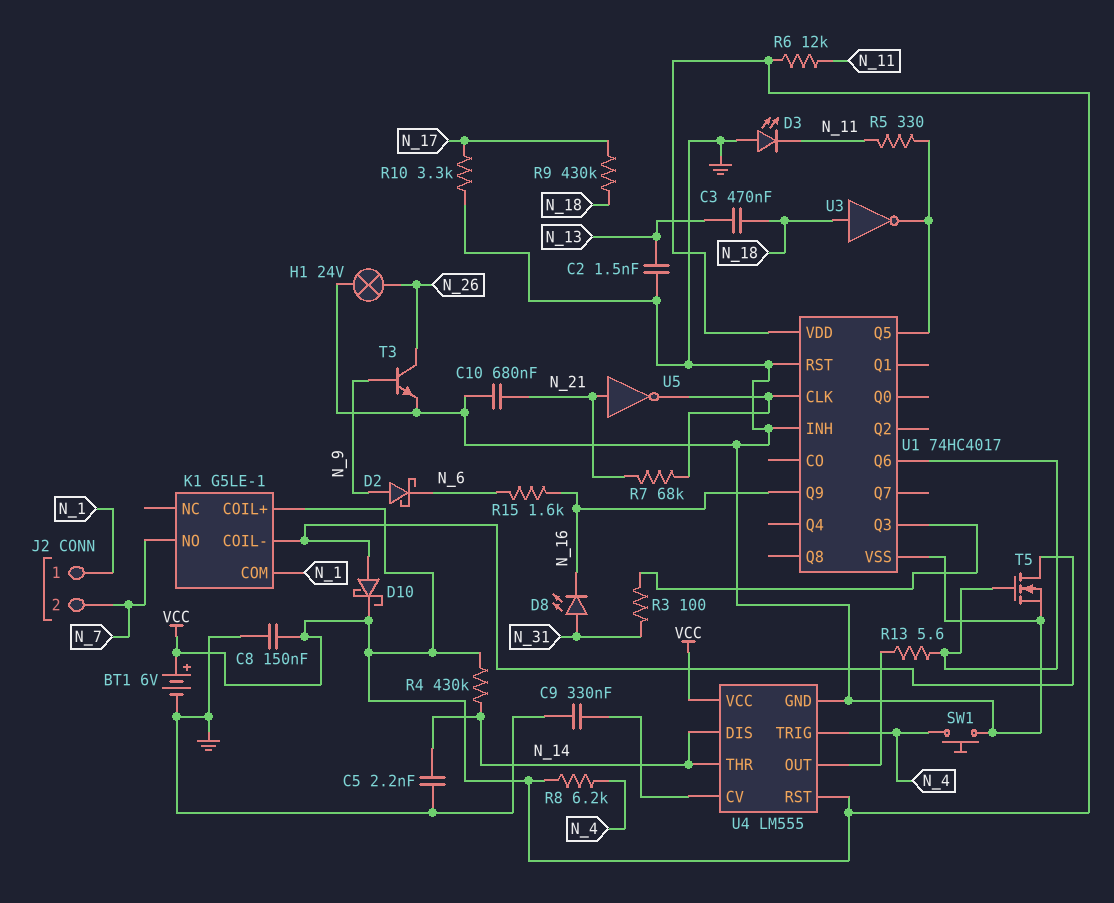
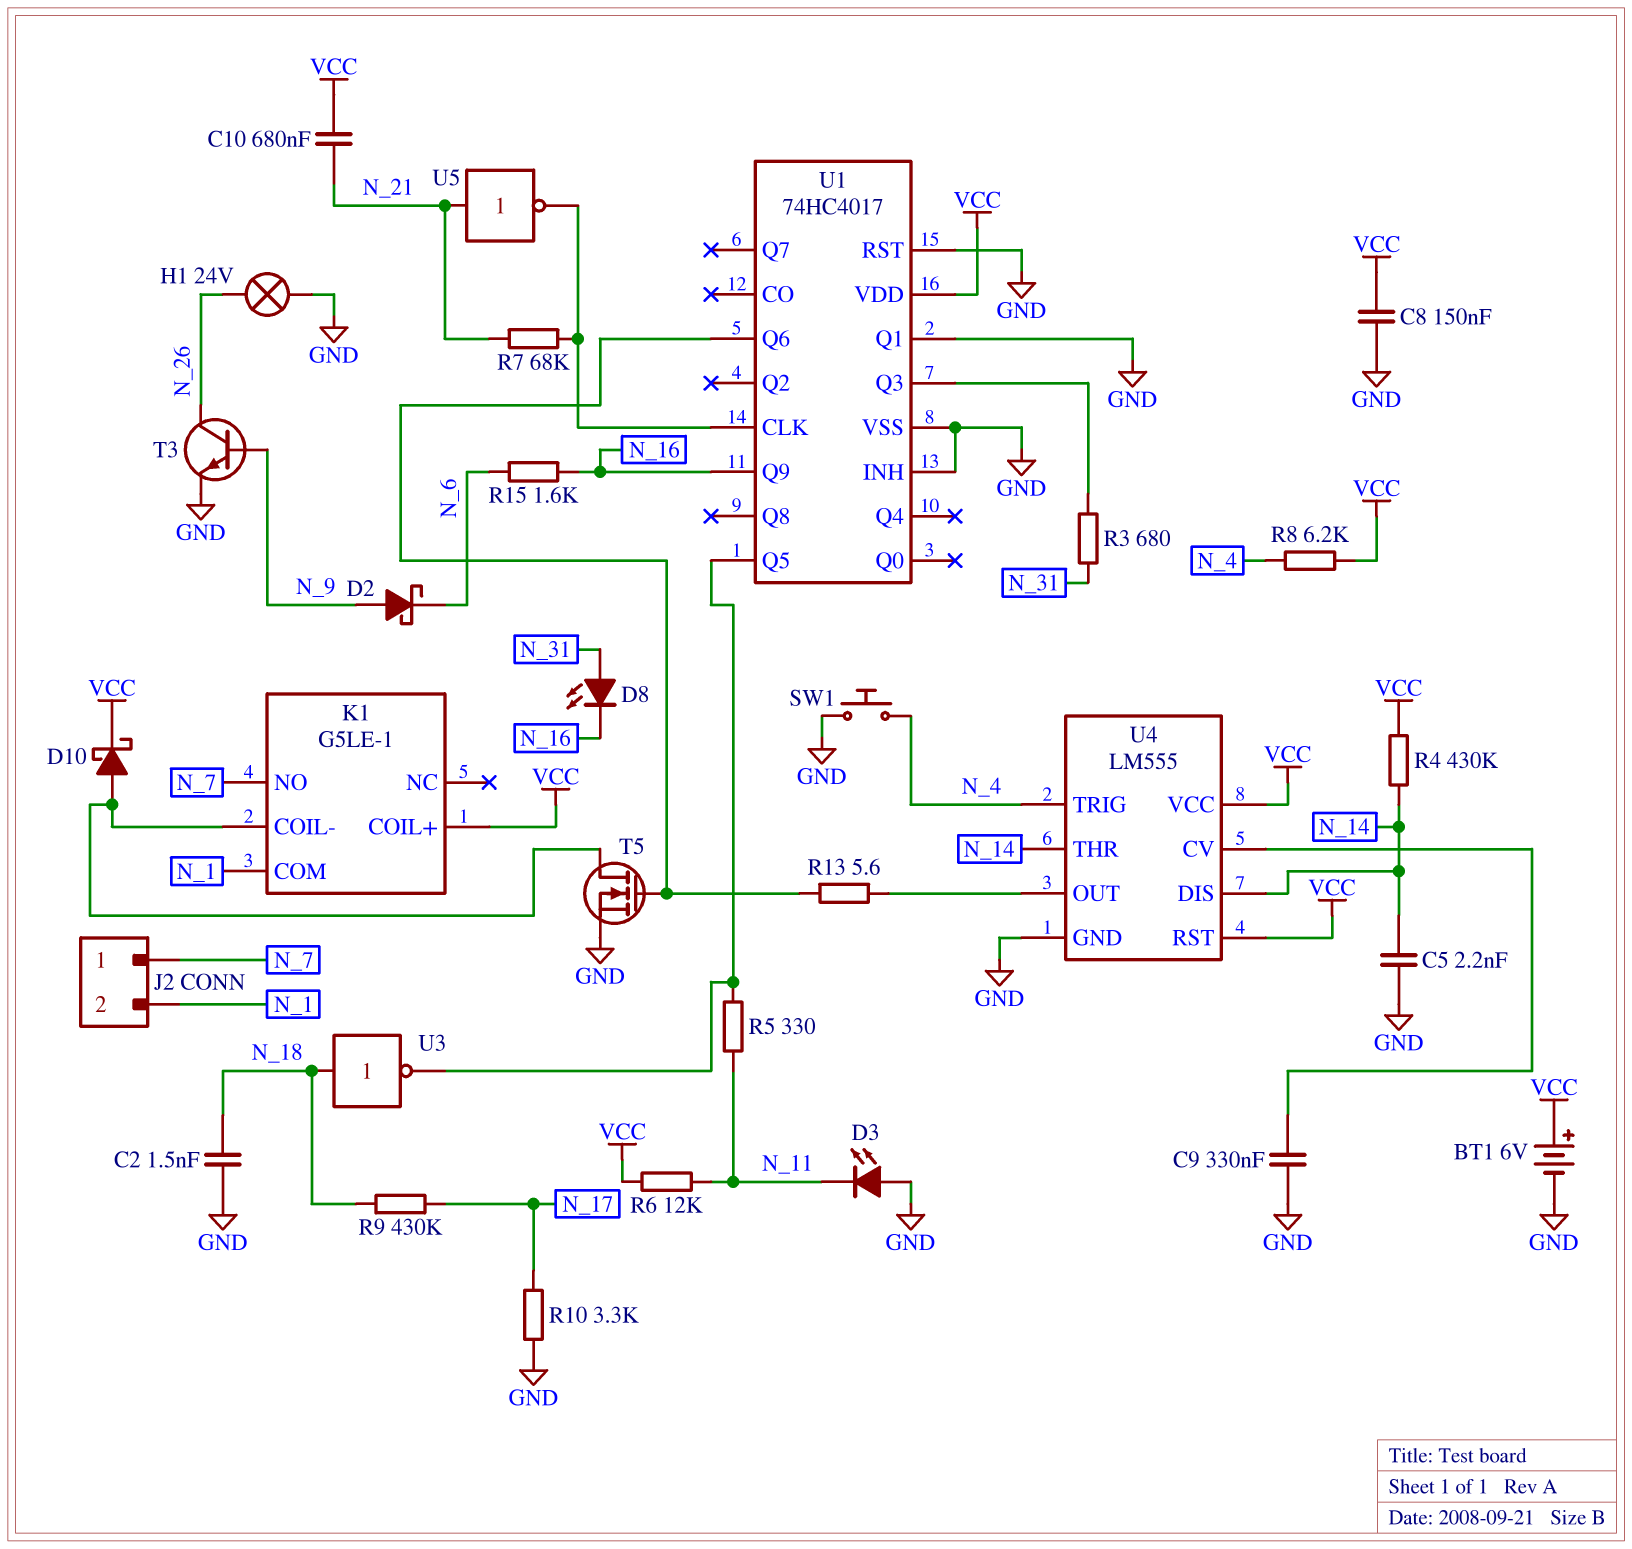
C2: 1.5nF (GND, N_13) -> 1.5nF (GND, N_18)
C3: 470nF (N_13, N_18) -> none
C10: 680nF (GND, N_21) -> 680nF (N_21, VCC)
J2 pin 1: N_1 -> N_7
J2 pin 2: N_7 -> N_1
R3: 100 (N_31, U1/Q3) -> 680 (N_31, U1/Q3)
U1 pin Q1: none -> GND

• • • •

Reproduce exactly the lines from the one containing "J2 pin 1: N_1 -> N_7" through the last line of the records, both included, and nothing else.

J2 pin 1: N_1 -> N_7
J2 pin 2: N_7 -> N_1
R3: 100 (N_31, U1/Q3) -> 680 (N_31, U1/Q3)
U1 pin Q1: none -> GND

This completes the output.